WHAT YOU WILL DO »
What you return should be the lines of the data containing "duck", each in full.

DATA EXCERPTS »
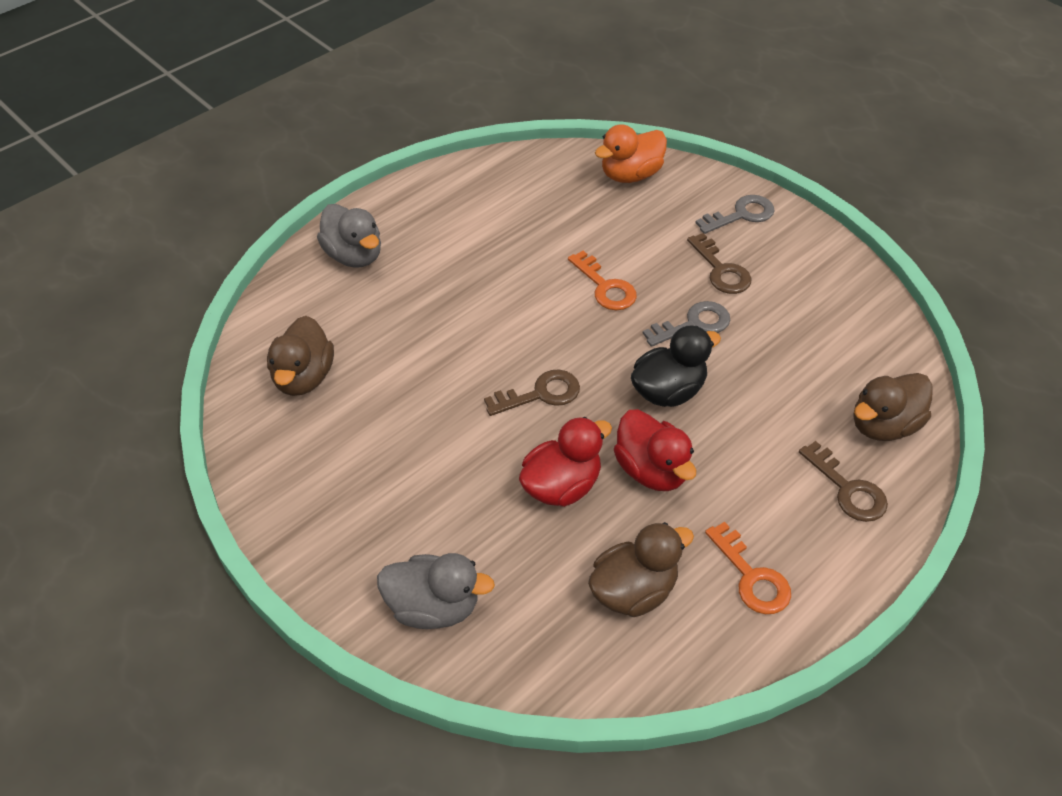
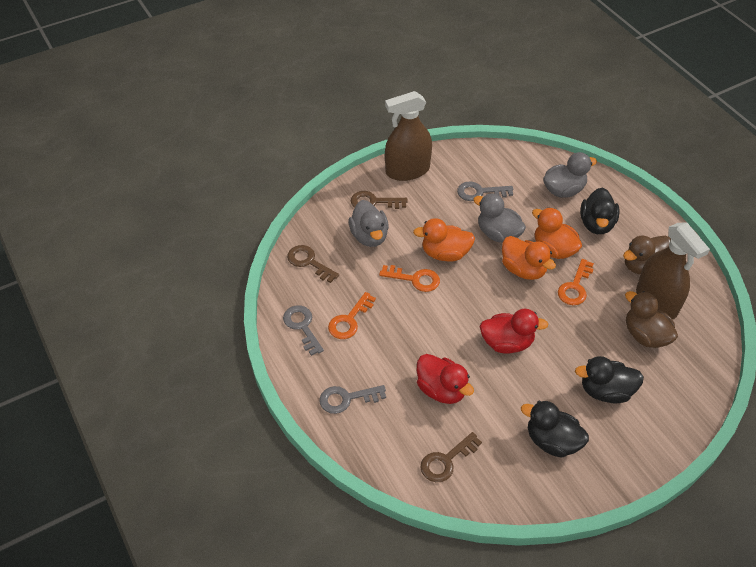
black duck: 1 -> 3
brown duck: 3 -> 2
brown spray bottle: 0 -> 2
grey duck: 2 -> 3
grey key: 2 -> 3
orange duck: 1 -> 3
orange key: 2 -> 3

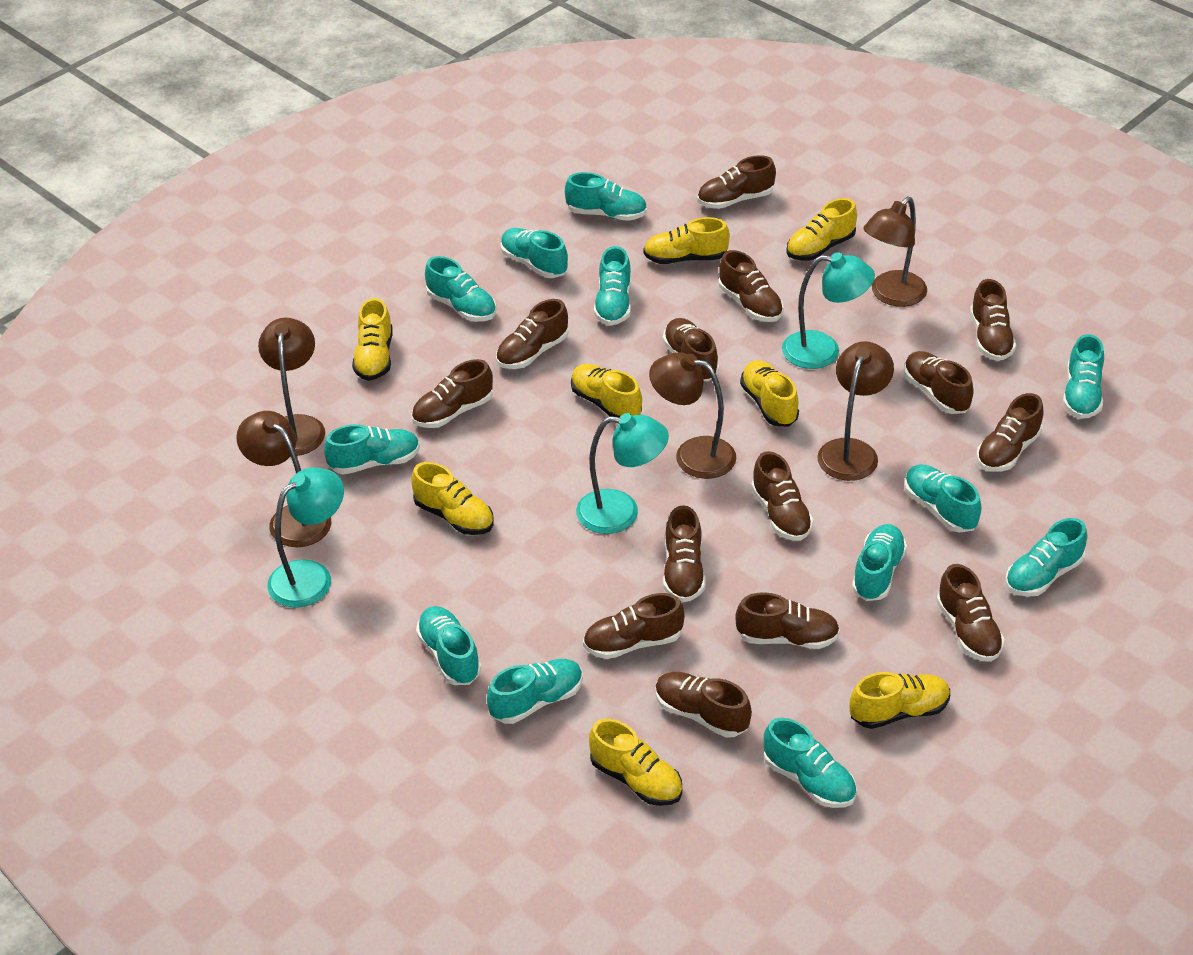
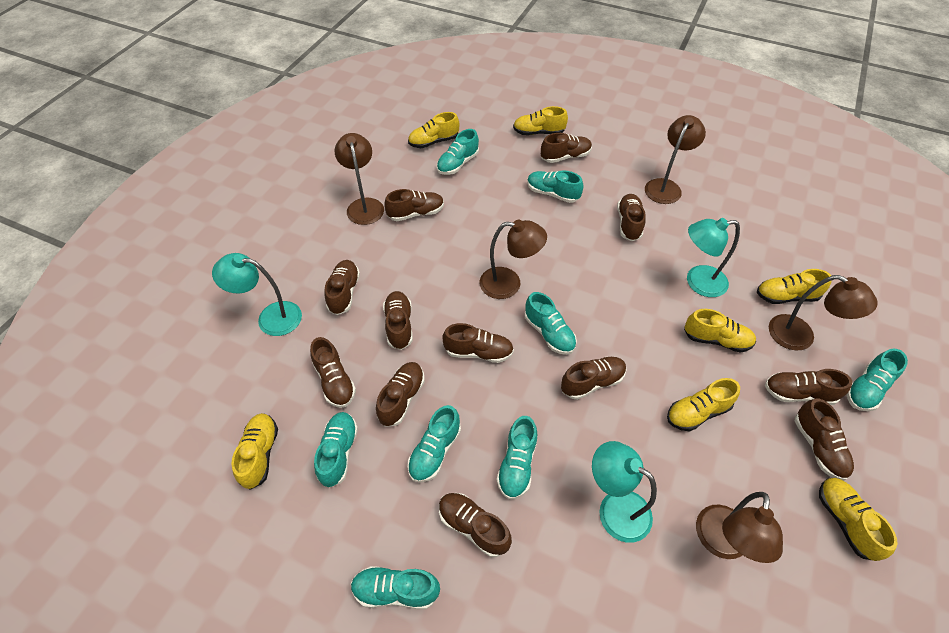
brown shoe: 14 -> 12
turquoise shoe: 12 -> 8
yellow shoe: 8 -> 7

TASK RESULT »
black duck: 1 -> 3
brown duck: 3 -> 2
grey duck: 2 -> 3
orange duck: 1 -> 3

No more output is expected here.